Items from a dataset
::::

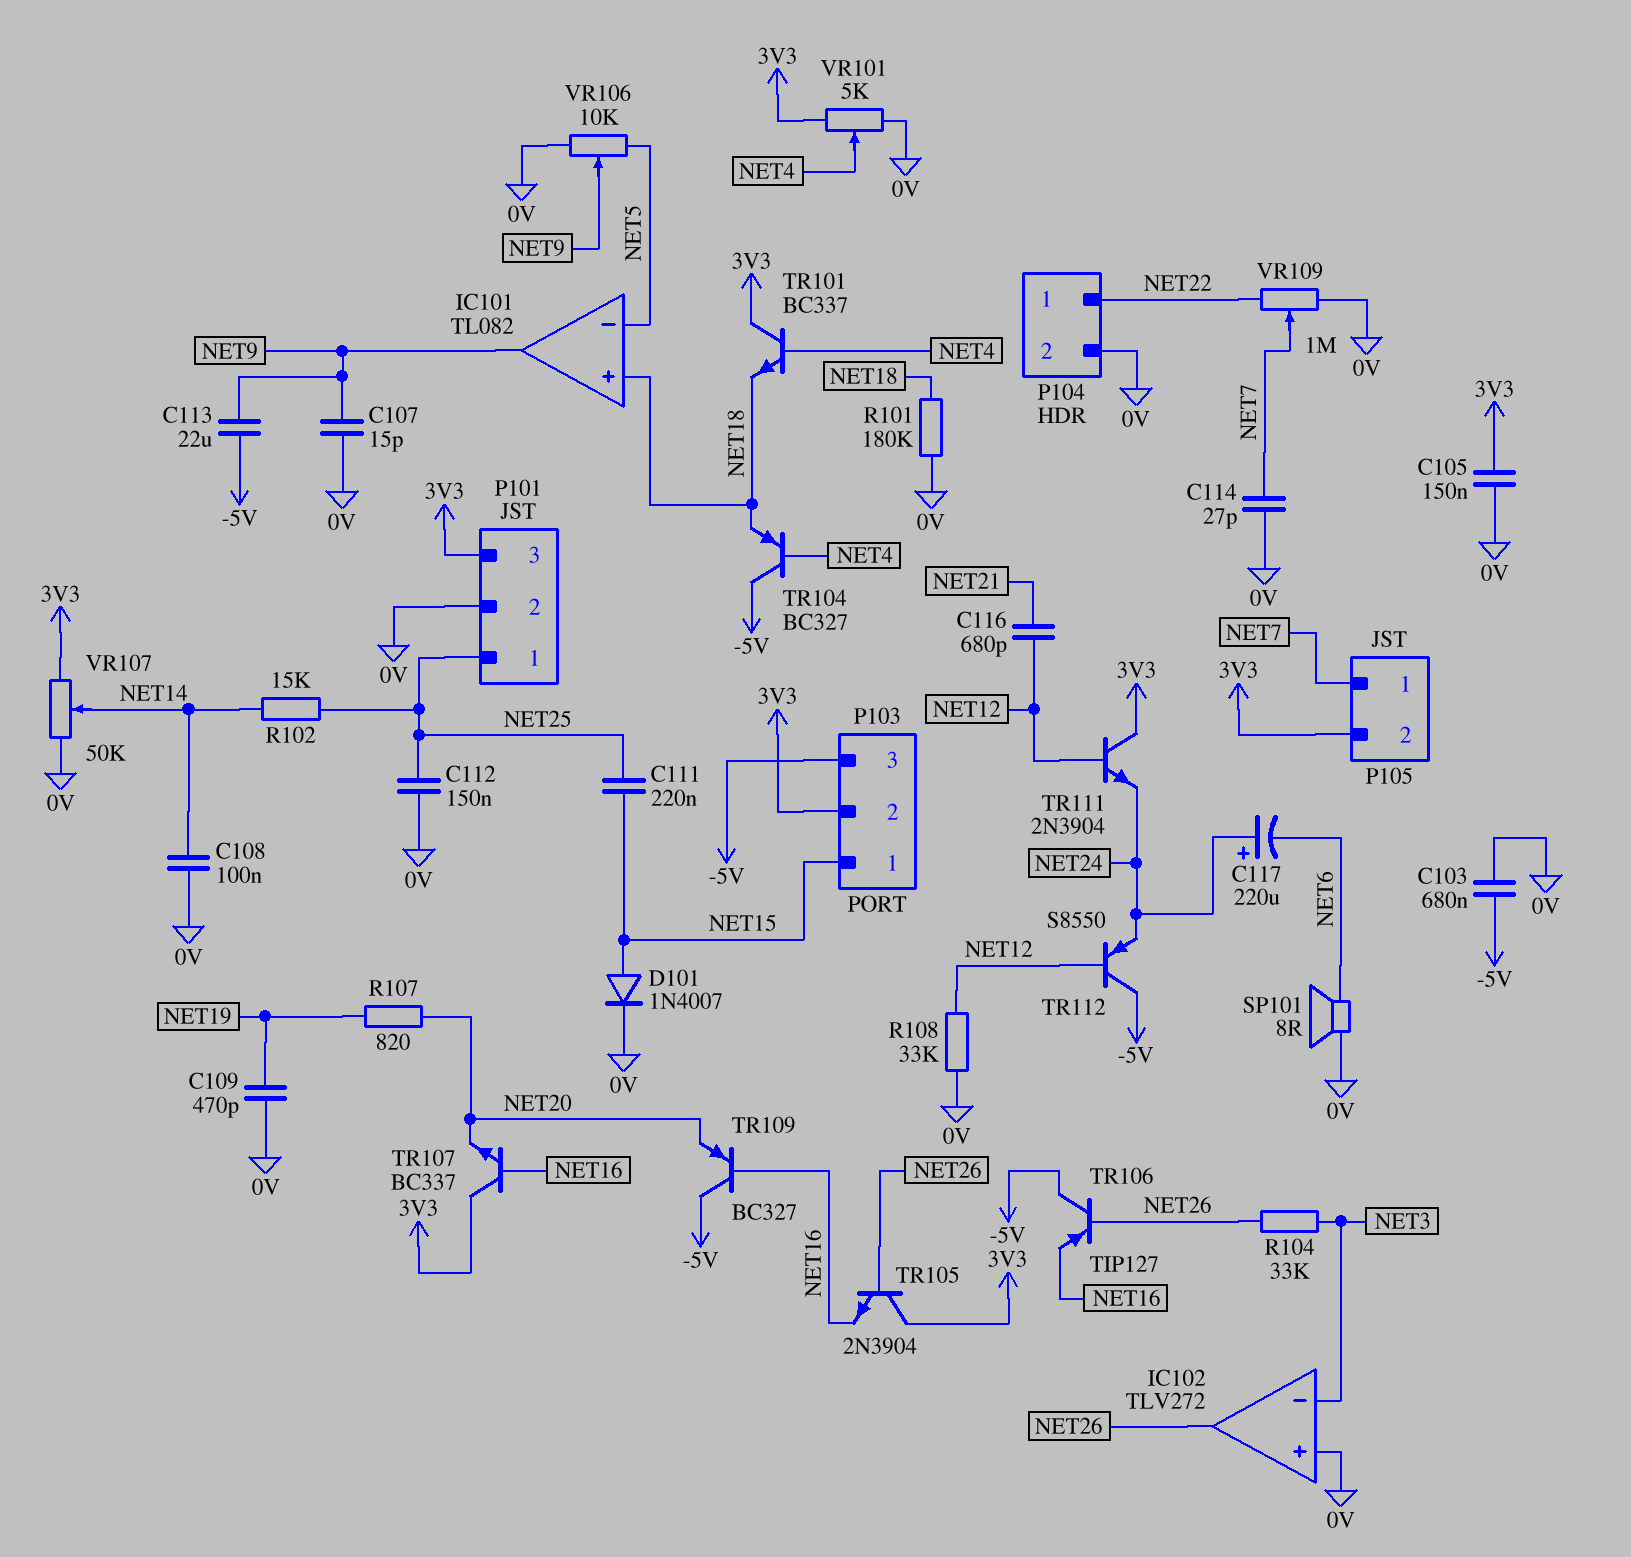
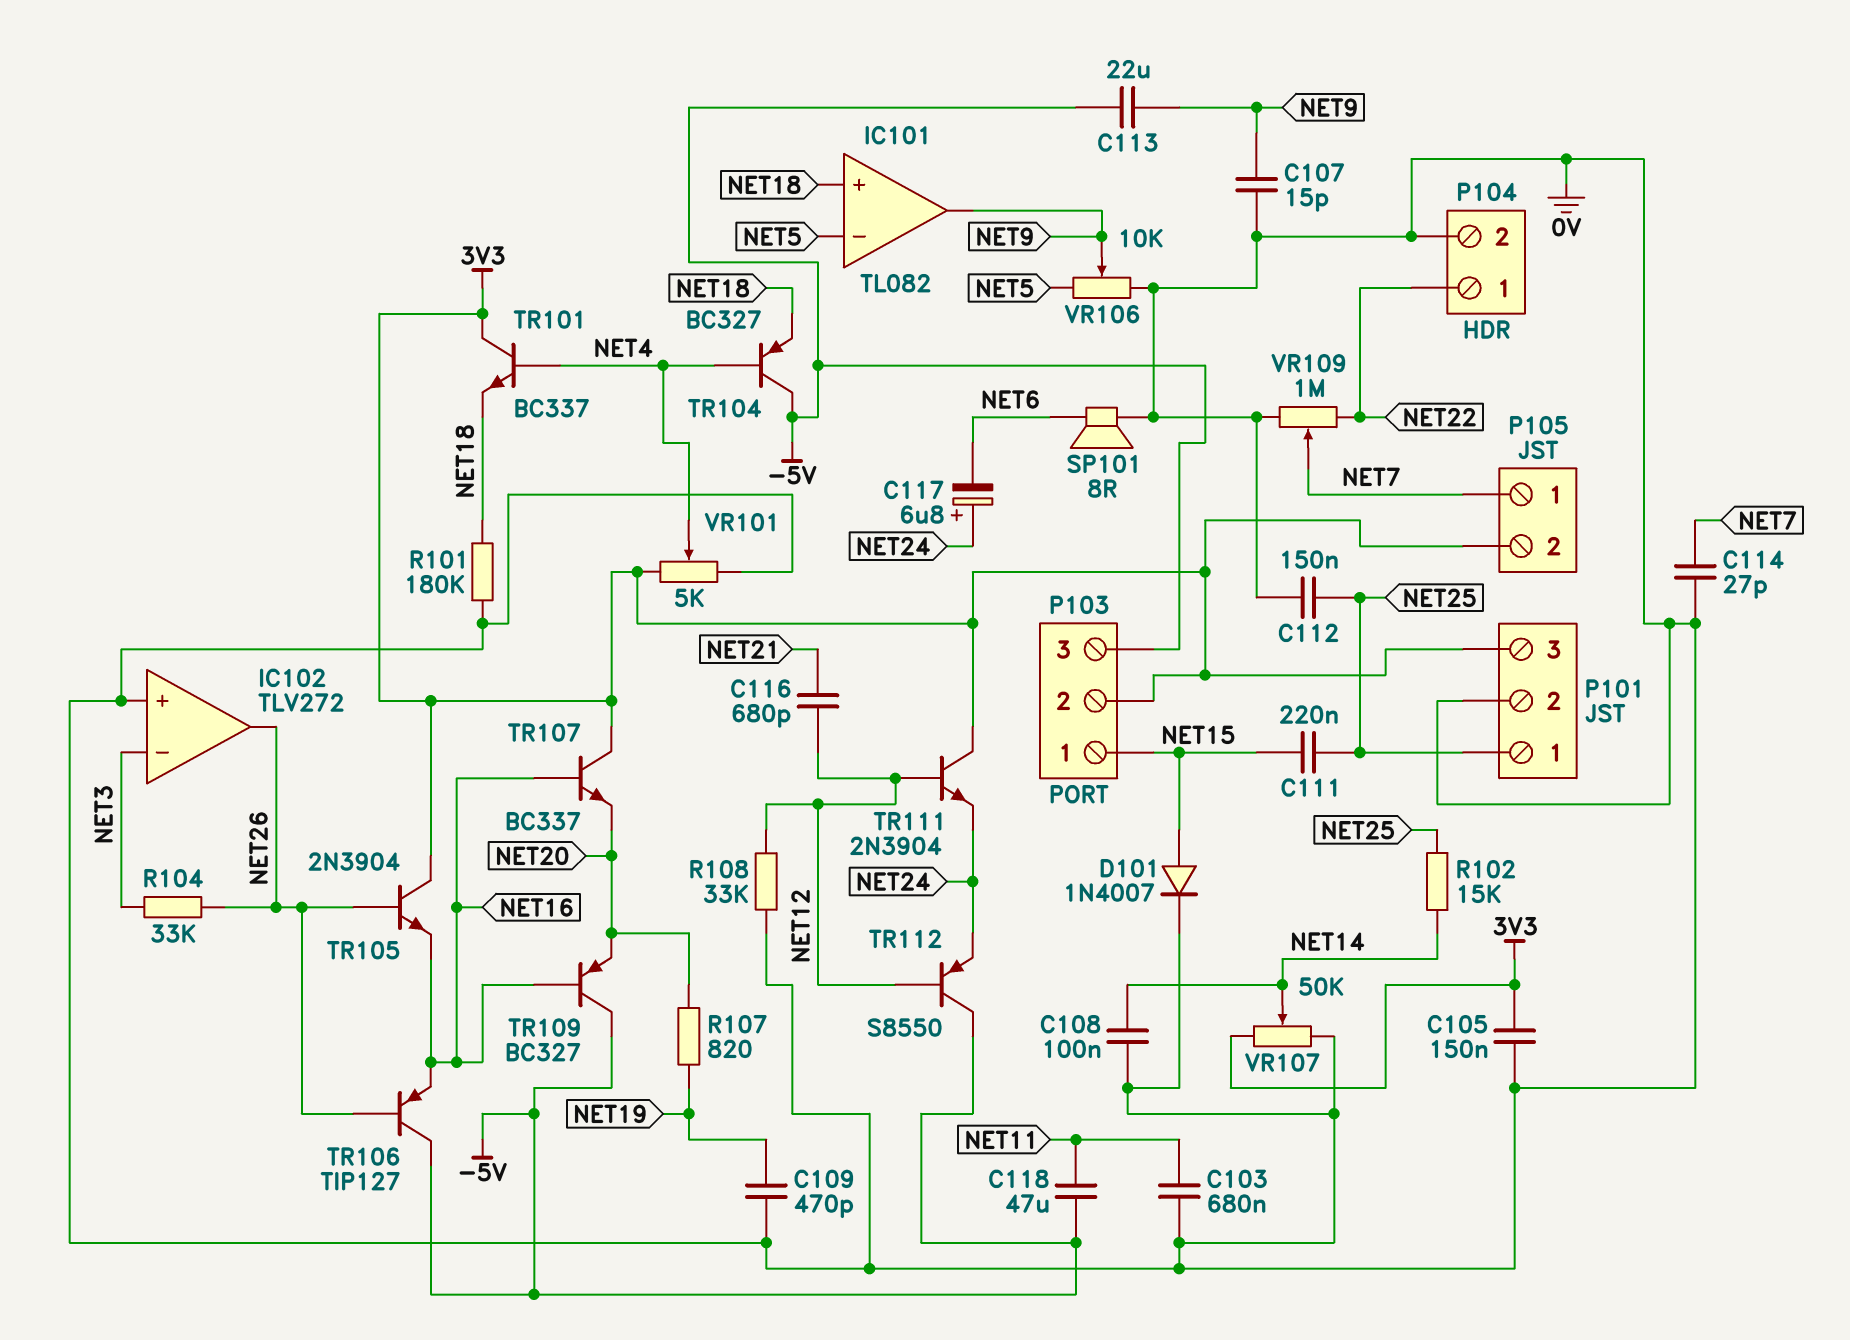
C103: 680nF (-5V, 0V) -> 680nF (0V, NET11)
C117: 220uF (plus NET24, minus NET6) -> 6.8uF (plus NET24, minus NET6)
C118: none -> 47uF (-5V, NET11)

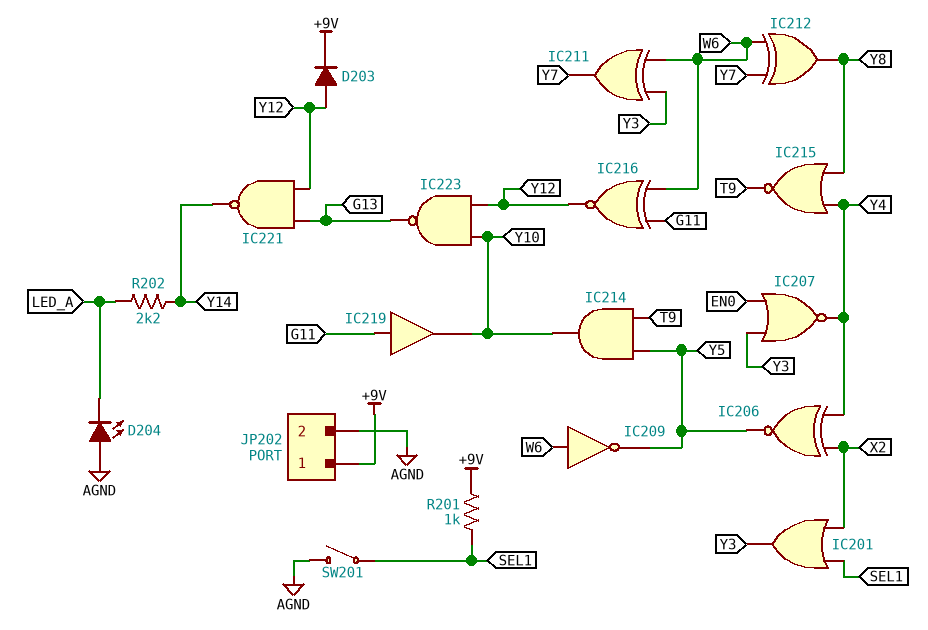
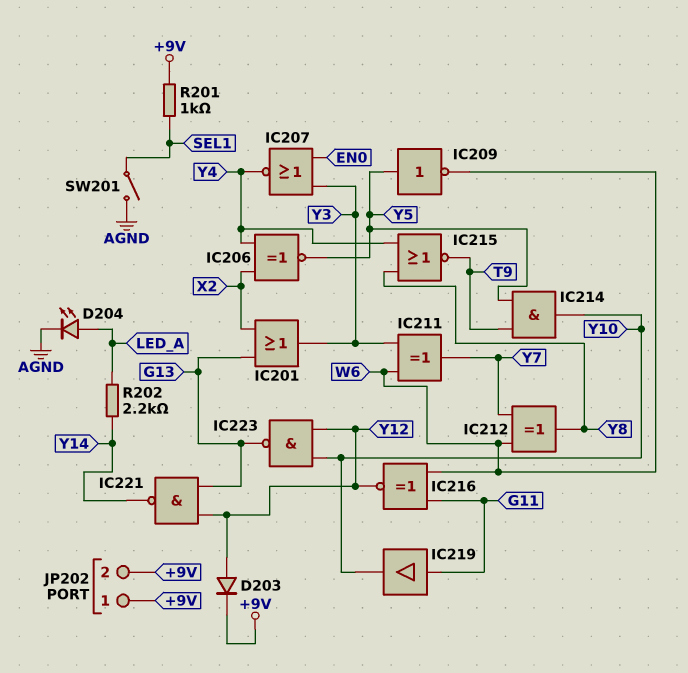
D204: LED (A AGND, K LED_A) -> LED (A LED_A, K AGND)
IC201: OR (in SEL1, in X2, out Y3) -> OR (in G13, in X2, out Y3)
IC209: NOT (in W6, out Y5) -> NOT (in Y5, out W6)
JP202 pin 2: AGND -> +9V

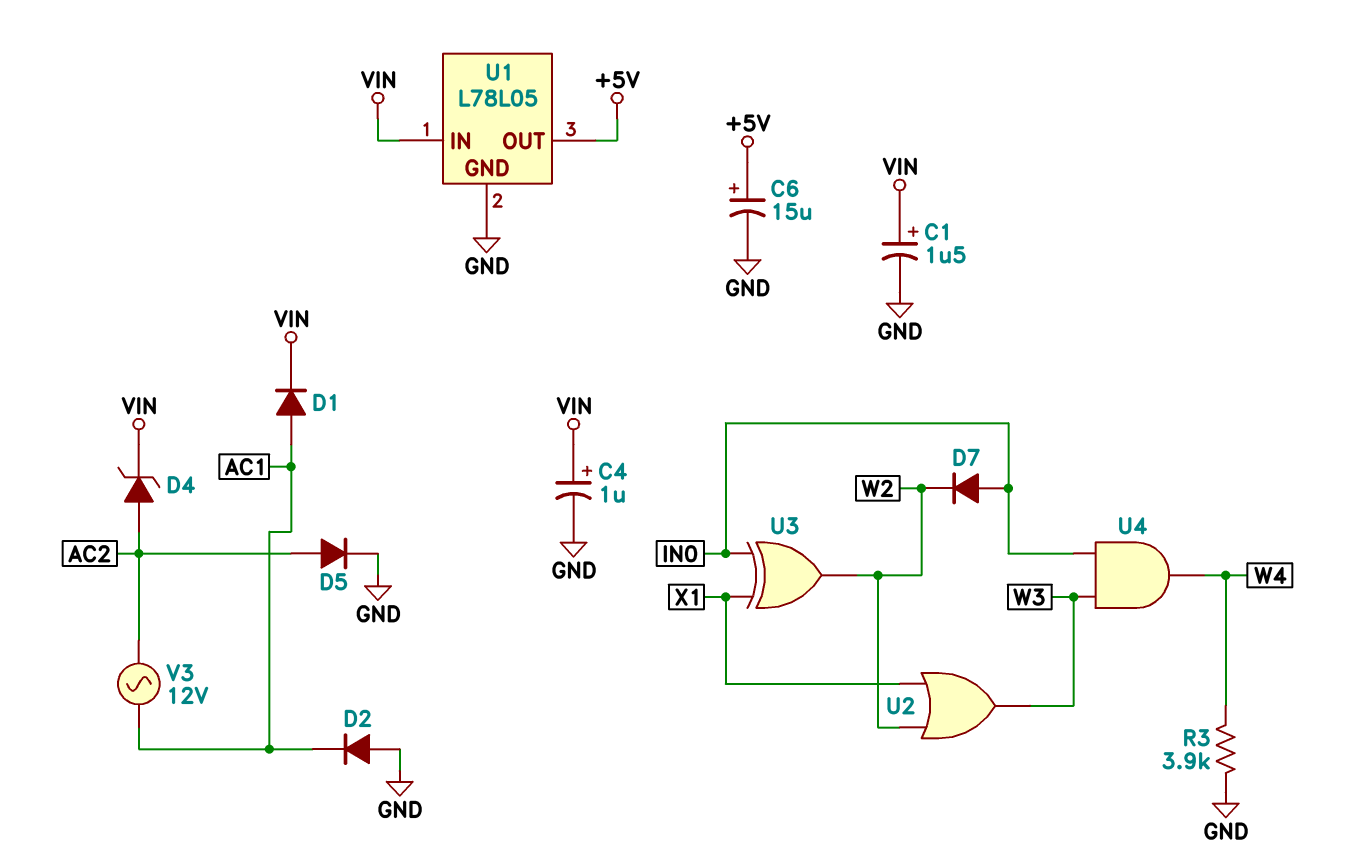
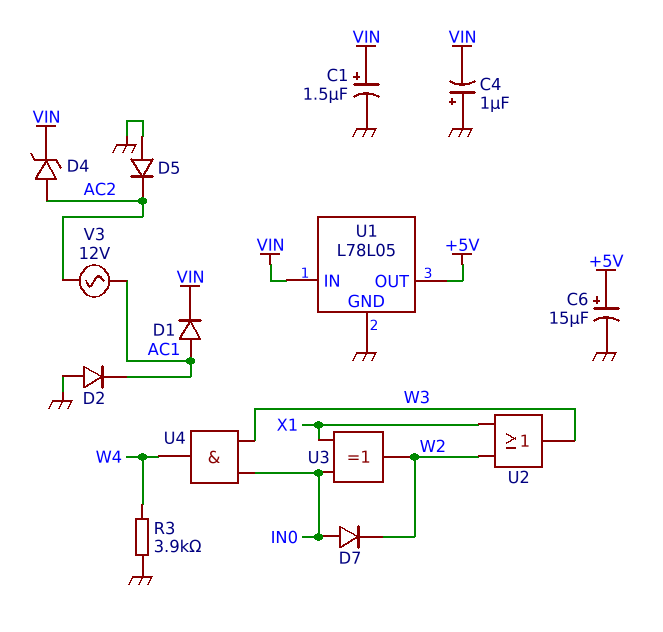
C4: 1uF (plus VIN, minus GND) -> 1uF (plus GND, minus VIN)
D5: diode (A AC2, K GND) -> diode (A GND, K AC2)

::::

— Activity —
Provide solely the number of lines in the data that include the word "minus".

— Solution below —
2